_Task details:_ Determine the number of lines below that contain "watering". Write nothing but that number.

_Stored entries:_
----------------------------------------

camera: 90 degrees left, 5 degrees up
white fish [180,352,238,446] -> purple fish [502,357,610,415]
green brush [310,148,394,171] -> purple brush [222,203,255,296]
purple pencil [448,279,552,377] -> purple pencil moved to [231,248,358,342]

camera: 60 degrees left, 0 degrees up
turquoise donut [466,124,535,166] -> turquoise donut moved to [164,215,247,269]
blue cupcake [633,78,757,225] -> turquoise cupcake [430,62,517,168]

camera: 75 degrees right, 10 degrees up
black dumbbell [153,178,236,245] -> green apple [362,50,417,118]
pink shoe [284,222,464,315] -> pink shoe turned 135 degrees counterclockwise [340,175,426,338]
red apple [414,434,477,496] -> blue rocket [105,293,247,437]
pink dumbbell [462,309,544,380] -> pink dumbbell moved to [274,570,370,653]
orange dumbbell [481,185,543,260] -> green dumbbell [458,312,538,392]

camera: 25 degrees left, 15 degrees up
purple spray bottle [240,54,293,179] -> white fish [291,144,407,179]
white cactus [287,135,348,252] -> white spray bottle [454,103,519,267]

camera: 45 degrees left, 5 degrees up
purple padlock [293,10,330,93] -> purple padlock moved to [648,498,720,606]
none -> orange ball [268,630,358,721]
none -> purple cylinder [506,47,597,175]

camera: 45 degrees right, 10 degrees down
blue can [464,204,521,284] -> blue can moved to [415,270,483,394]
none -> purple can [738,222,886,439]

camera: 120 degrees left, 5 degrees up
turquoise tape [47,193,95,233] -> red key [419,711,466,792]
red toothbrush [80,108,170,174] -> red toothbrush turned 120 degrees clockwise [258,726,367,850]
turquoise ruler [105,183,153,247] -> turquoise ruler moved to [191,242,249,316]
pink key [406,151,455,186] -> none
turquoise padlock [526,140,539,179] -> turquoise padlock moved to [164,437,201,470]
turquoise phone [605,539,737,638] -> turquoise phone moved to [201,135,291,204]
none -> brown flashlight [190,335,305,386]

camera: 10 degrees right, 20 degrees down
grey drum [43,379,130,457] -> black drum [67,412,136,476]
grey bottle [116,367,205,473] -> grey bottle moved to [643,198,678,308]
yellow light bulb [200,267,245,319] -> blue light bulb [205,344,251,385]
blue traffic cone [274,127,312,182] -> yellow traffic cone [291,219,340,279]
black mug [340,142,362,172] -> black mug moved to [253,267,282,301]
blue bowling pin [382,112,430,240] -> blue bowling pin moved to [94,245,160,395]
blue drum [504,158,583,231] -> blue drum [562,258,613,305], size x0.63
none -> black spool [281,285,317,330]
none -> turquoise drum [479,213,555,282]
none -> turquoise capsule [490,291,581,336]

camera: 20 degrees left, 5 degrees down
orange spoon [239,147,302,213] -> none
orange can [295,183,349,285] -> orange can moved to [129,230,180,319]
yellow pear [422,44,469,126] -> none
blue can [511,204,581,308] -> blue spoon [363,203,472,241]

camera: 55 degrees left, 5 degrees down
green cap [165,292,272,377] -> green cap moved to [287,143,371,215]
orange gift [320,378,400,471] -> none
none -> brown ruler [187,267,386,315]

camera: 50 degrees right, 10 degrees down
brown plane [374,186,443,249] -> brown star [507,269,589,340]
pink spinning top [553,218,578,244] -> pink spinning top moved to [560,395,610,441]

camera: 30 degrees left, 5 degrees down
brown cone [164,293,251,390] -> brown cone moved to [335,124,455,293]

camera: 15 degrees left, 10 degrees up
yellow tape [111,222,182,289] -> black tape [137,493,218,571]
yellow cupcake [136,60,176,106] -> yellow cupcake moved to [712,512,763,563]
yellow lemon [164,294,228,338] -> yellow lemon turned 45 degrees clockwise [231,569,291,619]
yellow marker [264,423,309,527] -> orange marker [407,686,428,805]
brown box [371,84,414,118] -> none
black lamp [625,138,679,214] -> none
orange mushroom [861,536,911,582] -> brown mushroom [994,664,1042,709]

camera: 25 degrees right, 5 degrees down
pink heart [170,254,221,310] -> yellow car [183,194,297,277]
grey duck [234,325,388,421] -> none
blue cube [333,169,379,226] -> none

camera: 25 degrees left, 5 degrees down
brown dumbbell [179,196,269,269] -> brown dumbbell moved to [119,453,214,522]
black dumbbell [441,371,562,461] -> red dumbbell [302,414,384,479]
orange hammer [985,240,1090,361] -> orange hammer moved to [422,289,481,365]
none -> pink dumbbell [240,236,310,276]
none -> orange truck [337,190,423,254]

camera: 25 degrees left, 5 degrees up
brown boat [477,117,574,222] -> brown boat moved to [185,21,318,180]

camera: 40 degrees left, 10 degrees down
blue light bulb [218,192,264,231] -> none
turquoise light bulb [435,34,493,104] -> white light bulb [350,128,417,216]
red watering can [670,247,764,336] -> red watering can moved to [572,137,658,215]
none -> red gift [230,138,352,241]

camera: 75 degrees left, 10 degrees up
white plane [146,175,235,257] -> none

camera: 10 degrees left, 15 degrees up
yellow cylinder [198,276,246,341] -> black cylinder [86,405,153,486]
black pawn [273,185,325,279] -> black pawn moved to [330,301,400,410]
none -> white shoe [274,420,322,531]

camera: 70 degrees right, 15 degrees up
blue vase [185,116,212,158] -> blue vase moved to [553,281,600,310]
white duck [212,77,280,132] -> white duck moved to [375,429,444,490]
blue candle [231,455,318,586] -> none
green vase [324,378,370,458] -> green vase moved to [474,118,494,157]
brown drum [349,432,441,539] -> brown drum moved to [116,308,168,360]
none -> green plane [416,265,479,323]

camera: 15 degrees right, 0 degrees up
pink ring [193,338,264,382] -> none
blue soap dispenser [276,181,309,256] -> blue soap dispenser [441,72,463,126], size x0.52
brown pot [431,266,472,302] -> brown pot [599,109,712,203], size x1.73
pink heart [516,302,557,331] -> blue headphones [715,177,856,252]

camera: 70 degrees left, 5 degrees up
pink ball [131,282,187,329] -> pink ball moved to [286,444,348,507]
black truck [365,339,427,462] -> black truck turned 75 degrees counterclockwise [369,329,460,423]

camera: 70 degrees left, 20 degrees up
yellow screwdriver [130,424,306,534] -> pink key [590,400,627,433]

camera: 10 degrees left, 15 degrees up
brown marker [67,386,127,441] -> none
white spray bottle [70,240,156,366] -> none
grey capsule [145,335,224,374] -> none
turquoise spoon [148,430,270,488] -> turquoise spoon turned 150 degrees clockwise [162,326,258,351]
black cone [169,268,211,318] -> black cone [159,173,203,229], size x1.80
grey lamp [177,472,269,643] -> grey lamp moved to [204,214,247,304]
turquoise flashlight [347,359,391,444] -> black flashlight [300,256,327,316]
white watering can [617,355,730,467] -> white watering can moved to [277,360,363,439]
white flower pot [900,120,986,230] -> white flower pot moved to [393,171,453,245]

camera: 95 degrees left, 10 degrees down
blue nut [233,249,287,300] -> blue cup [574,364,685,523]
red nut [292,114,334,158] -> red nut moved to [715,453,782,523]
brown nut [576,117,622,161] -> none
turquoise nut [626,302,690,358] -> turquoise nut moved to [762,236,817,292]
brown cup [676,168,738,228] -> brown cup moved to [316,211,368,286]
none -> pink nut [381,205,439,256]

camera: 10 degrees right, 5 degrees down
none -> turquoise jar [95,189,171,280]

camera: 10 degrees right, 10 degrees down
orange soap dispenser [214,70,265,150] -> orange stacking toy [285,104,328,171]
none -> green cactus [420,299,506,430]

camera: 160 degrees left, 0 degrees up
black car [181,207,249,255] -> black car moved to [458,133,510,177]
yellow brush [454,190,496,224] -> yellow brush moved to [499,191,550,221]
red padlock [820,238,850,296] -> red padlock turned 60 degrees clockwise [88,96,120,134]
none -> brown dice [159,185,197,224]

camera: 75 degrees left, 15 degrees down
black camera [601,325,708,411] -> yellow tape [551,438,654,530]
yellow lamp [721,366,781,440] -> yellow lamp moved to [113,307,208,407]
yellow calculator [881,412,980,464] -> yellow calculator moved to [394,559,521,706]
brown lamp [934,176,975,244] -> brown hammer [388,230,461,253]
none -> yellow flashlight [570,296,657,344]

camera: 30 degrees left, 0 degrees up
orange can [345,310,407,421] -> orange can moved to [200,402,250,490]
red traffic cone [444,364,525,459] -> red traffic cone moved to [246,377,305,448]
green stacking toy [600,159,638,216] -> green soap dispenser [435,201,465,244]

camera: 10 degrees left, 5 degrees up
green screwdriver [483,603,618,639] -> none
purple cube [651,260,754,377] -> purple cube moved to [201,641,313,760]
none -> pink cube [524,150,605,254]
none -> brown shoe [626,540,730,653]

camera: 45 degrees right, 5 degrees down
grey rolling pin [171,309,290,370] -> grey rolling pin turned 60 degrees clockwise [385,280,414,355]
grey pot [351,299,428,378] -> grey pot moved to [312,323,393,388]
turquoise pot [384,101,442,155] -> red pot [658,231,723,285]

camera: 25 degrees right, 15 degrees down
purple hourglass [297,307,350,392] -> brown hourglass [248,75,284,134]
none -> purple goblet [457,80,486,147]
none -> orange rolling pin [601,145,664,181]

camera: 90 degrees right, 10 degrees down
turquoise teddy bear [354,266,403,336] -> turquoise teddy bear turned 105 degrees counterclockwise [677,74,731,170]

----------------------------------------

_Answer:_ 2